● **HOW TO COMPLETE THIS TASK**
Whatever pictures appear, omit them, and repeat the data below exactly.

● **DATA SHOWN**
*****

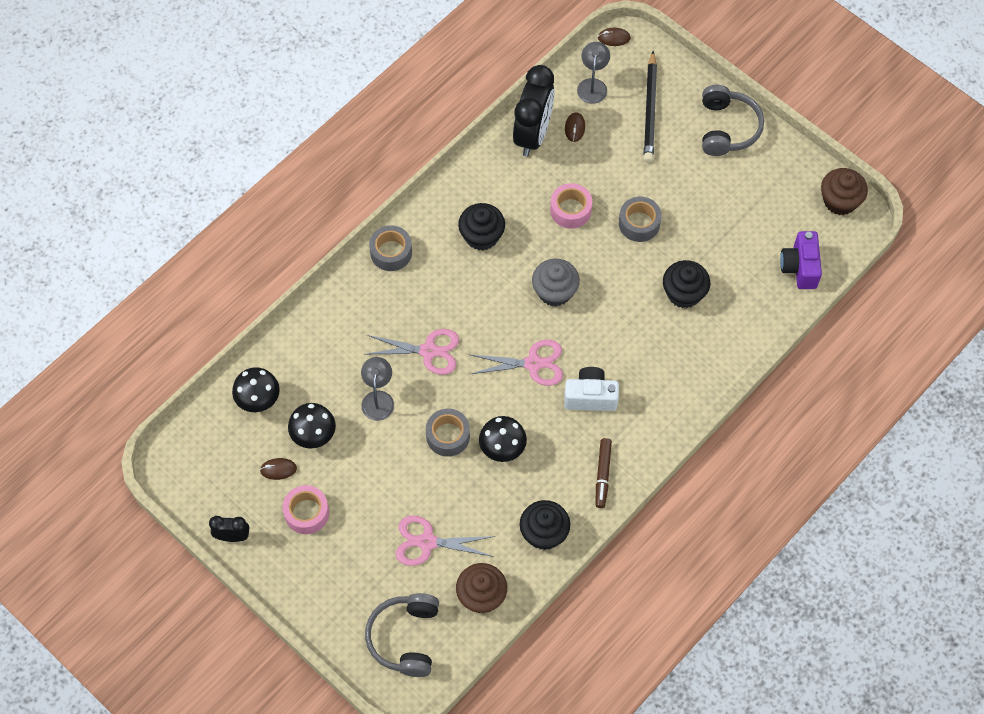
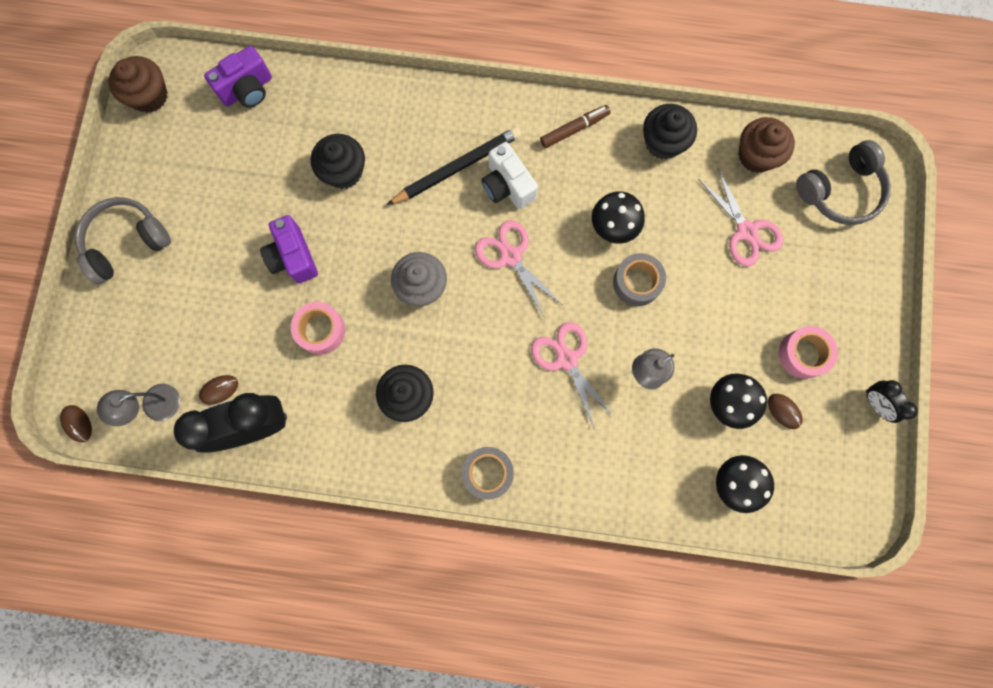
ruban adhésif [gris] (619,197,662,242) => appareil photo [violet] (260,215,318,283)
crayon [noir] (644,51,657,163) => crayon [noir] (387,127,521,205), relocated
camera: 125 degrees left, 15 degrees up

*****

● **ANSWER TO THIS EXERCISE**
ruban adhésif [gris] (619,197,662,242) => appareil photo [violet] (260,215,318,283)
crayon [noir] (644,51,657,163) => crayon [noir] (387,127,521,205), relocated
camera: 125 degrees left, 15 degrees up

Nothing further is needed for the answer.